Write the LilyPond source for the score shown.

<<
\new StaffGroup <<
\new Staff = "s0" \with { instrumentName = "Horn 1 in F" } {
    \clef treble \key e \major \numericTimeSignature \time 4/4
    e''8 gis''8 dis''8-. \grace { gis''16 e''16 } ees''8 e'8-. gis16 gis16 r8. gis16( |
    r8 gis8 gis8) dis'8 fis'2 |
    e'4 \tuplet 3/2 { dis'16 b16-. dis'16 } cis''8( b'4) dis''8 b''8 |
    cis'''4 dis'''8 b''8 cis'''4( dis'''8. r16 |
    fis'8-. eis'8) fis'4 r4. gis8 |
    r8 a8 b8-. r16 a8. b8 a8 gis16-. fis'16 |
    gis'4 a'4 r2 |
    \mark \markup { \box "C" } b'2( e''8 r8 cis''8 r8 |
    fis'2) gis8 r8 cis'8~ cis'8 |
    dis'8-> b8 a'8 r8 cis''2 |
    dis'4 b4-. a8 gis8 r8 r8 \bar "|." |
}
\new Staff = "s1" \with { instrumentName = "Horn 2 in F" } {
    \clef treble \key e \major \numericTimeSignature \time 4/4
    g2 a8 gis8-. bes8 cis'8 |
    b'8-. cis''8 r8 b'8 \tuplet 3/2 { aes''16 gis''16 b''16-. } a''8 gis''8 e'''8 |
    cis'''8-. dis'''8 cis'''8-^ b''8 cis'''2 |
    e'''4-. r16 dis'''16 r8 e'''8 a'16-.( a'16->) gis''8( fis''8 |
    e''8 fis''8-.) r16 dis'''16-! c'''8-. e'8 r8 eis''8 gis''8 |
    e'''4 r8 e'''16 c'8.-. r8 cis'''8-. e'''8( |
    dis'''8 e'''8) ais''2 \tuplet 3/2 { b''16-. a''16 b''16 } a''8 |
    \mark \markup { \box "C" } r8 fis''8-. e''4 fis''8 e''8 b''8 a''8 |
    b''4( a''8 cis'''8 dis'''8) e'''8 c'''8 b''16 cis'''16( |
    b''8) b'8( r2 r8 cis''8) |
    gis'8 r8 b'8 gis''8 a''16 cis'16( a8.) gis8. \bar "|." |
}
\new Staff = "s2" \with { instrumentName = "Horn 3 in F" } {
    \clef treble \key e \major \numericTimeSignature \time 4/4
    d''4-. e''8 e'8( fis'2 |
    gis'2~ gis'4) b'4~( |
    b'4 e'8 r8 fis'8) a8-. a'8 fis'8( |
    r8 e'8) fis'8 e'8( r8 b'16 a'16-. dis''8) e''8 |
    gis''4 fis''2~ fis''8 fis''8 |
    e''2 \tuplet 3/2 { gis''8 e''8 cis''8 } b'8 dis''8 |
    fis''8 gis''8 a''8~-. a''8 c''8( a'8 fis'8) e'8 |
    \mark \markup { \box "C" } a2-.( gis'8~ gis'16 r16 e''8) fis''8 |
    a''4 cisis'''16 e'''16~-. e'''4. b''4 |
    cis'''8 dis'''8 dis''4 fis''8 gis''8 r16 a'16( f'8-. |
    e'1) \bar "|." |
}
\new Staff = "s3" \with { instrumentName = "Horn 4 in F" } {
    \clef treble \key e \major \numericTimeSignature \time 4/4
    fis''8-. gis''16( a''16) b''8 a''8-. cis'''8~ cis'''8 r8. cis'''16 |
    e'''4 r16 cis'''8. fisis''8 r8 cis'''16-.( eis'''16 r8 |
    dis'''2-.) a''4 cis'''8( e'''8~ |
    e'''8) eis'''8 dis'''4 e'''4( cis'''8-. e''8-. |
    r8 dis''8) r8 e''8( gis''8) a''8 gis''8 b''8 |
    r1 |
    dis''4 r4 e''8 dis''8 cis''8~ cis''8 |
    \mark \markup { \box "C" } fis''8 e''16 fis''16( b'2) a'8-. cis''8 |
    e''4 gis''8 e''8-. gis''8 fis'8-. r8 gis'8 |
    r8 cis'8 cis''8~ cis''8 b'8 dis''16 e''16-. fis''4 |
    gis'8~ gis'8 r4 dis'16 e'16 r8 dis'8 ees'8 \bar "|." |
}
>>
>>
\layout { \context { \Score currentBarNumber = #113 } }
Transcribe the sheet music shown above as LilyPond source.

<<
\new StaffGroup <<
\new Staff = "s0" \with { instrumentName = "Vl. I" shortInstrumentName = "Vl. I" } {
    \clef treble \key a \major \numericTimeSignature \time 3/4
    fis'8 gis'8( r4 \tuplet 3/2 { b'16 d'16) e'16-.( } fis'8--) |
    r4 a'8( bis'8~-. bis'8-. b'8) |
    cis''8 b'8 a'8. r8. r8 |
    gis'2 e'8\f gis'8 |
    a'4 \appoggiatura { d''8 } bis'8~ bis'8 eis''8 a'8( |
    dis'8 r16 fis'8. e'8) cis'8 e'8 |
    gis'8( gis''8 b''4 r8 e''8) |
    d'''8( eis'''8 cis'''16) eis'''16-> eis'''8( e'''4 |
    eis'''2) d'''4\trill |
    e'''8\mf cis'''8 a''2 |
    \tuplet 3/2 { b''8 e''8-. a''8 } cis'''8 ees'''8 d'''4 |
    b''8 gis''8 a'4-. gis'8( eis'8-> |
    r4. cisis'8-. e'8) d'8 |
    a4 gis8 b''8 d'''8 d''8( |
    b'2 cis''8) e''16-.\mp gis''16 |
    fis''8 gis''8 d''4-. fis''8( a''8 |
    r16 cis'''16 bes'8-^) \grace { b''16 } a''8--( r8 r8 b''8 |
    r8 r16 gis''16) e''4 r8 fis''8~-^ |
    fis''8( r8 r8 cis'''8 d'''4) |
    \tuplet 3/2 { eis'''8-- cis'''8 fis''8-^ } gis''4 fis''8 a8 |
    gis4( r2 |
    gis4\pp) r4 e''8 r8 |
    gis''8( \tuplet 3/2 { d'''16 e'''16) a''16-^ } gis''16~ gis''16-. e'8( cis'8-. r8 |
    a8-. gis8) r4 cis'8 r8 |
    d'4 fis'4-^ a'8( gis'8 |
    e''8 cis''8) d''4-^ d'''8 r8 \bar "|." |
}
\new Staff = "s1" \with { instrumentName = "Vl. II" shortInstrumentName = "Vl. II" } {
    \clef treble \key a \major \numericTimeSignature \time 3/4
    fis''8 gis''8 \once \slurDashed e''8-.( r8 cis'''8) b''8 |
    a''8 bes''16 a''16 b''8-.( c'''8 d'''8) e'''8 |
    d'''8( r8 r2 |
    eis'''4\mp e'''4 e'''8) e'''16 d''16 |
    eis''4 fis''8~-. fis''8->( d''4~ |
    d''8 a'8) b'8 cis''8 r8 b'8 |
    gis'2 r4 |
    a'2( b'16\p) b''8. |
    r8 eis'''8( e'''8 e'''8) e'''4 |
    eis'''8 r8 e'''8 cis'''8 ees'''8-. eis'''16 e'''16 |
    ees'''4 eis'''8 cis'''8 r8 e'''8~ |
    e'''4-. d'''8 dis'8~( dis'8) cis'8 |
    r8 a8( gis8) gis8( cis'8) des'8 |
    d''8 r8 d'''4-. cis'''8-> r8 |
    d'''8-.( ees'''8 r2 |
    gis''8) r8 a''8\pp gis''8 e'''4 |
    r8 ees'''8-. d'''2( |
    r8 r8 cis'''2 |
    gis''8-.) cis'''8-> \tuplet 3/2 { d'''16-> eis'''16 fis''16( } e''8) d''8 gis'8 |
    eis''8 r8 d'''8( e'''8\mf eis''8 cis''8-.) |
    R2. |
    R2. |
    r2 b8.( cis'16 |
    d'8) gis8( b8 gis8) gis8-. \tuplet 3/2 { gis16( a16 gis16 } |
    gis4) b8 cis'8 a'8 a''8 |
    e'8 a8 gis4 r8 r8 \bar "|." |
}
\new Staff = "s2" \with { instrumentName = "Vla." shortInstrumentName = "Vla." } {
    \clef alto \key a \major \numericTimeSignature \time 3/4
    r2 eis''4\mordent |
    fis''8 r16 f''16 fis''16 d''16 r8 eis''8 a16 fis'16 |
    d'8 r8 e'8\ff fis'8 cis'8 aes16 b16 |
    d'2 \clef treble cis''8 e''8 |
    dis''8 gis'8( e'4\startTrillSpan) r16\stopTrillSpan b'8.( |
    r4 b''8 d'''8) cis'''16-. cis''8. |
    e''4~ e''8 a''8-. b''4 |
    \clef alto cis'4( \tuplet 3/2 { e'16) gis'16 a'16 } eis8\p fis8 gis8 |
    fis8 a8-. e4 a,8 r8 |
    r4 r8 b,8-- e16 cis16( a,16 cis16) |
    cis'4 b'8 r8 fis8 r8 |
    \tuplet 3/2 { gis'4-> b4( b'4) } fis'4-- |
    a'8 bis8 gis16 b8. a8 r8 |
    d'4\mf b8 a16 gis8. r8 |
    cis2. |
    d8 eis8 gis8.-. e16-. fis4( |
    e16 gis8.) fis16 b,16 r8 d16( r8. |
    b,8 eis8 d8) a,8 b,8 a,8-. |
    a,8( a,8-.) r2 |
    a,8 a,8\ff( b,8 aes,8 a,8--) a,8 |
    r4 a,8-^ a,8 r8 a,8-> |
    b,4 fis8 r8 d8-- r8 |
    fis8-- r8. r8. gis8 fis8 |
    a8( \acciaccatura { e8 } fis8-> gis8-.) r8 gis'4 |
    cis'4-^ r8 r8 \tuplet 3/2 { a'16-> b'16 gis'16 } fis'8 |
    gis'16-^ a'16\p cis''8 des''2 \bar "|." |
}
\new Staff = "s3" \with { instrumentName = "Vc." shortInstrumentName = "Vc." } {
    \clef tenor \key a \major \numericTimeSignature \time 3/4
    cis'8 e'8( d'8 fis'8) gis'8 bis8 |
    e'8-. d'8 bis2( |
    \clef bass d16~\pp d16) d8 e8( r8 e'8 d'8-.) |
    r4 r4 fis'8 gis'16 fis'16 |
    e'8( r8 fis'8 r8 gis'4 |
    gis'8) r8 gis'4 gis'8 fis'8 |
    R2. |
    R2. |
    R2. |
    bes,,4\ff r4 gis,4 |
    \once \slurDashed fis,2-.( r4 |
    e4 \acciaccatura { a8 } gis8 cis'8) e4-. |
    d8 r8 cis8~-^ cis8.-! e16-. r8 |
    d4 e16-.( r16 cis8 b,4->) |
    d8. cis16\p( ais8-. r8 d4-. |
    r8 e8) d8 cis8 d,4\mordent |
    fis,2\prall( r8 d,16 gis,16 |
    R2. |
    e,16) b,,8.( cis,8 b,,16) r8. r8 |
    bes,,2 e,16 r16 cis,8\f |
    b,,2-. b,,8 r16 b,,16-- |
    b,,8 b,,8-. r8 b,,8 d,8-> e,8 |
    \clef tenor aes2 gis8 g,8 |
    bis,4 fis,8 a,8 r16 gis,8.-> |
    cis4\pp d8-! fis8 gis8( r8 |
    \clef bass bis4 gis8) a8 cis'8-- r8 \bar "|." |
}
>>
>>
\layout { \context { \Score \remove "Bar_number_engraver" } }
- - - - -
_Aim of the task_: How many lines in the records contain the string "bass" with matching case? Give only the number.

_Exercise result_: 2